◆ **INSTRUCTIONS FOR THE TASK**
In the records below, find the line holding "MATRIX1 pin CS: D4 -> D2"; copy it and every line after it to the end, omitting all images.

------ EXERCISE DATA

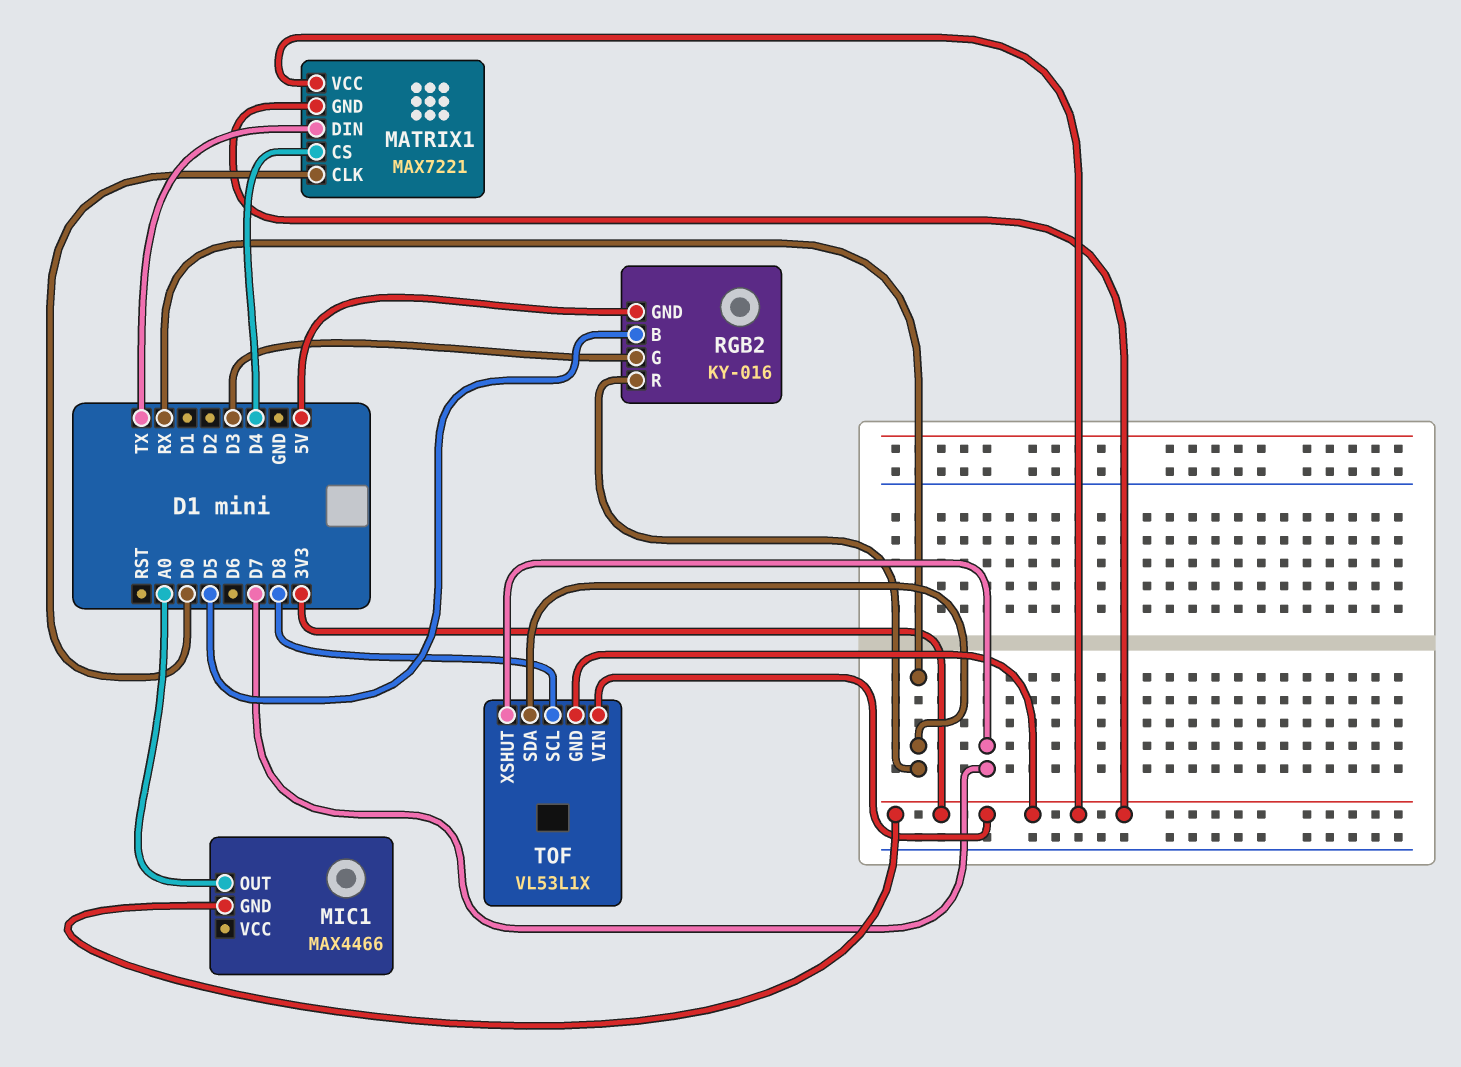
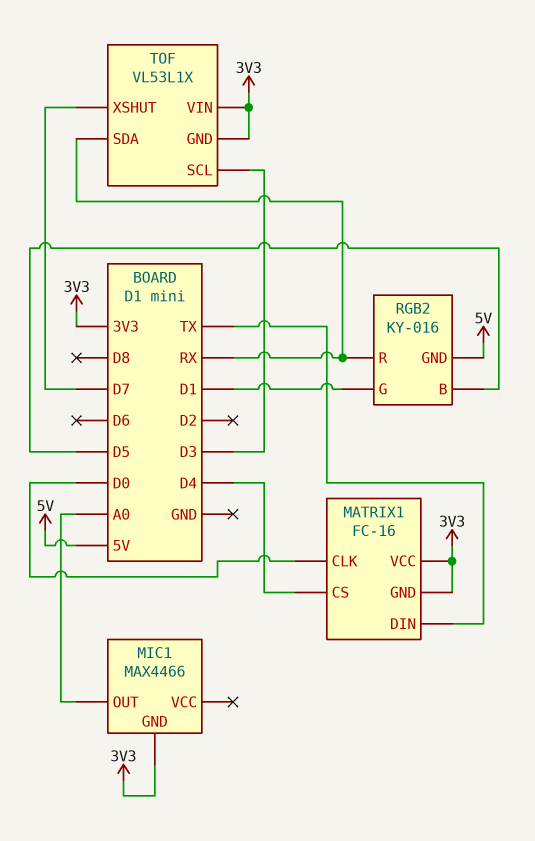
MATRIX1: MAX7221 -> FC-16
RGB2 pin G: D3 -> D1
TOF pin SCL: D8 -> D3

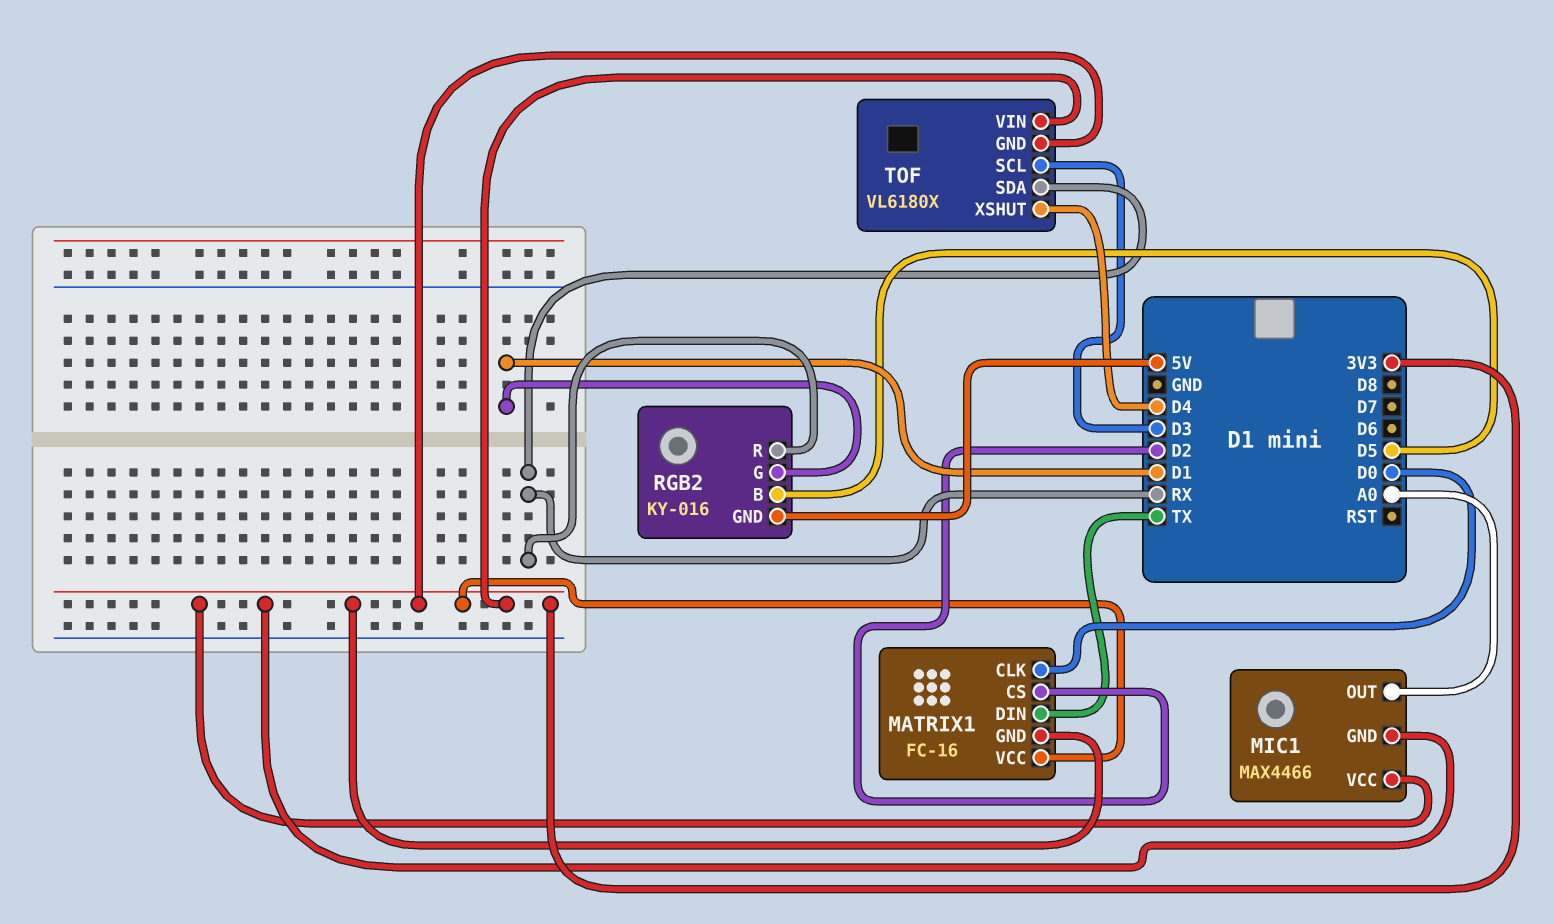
MATRIX1 pin CS: D4 -> D2
MIC1 pin VCC: none -> 3V3
TOF: VL53L1X -> VL6180X
TOF pin XSHUT: D7 -> D4

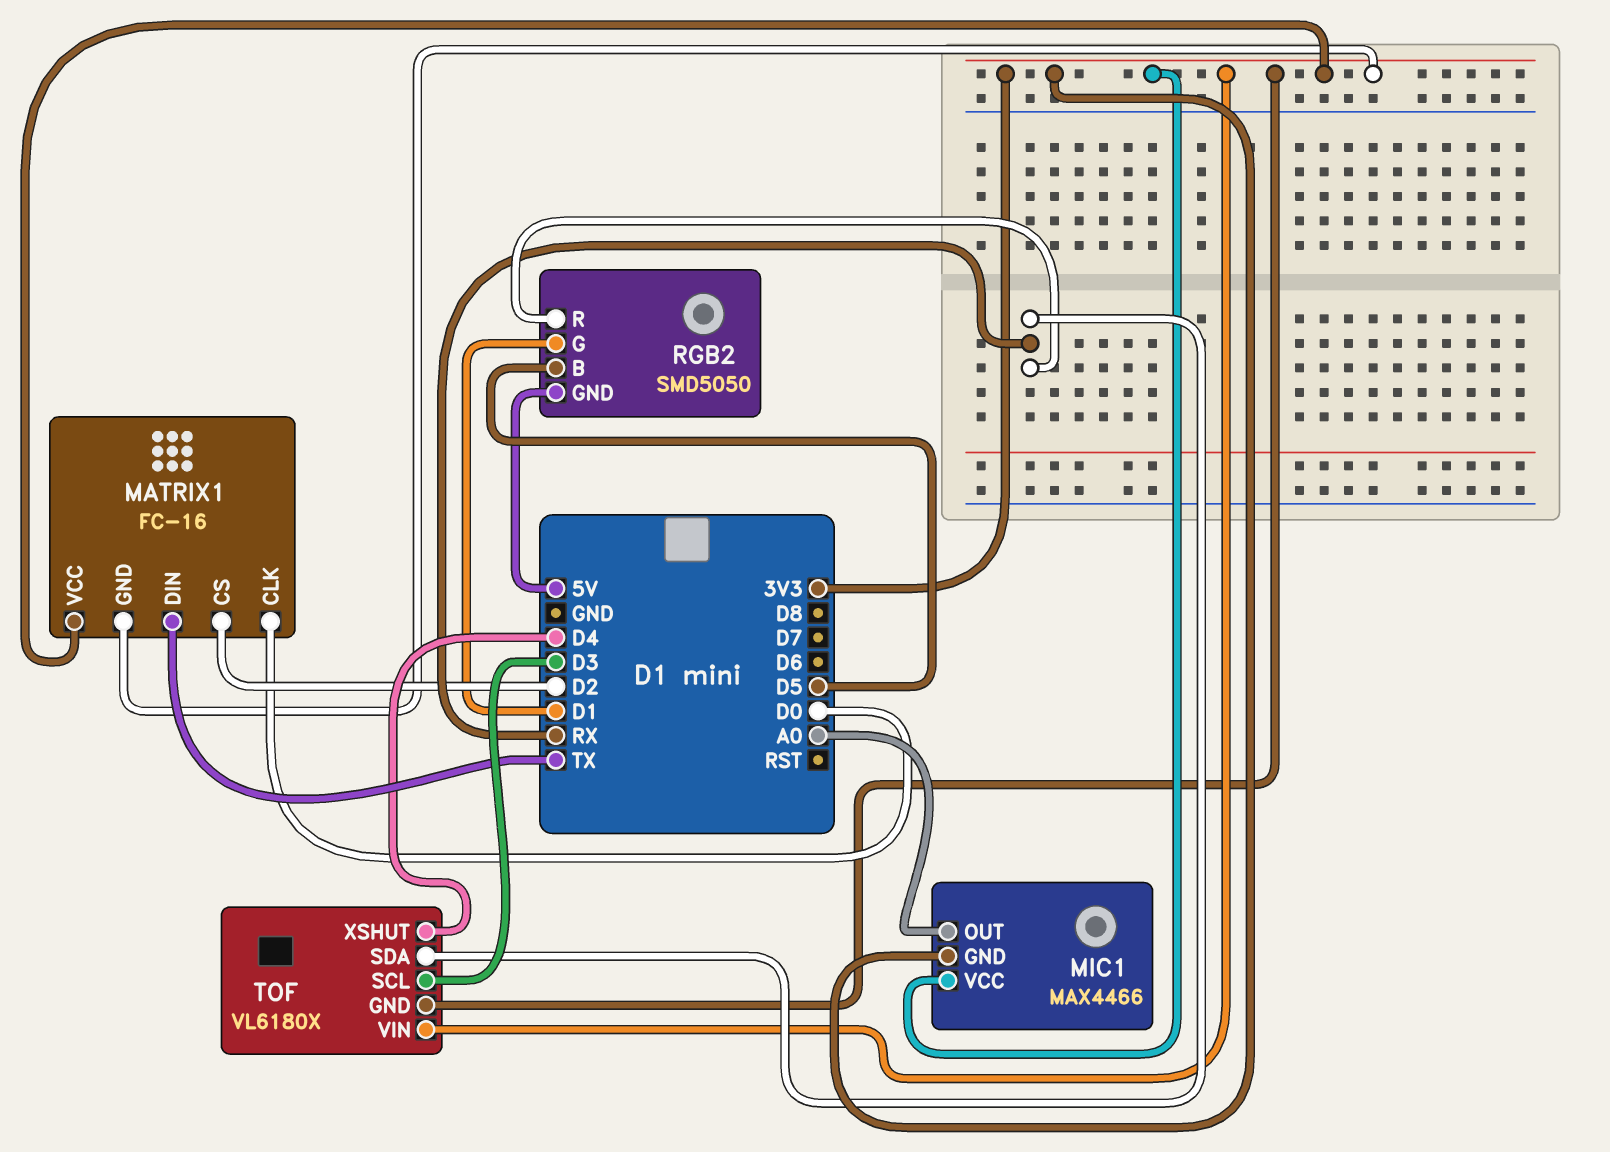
RGB2: KY-016 -> SMD5050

------------

◆ **YOUR SOLUTION**
MATRIX1 pin CS: D4 -> D2
MIC1 pin VCC: none -> 3V3
TOF: VL53L1X -> VL6180X
TOF pin XSHUT: D7 -> D4

RGB2: KY-016 -> SMD5050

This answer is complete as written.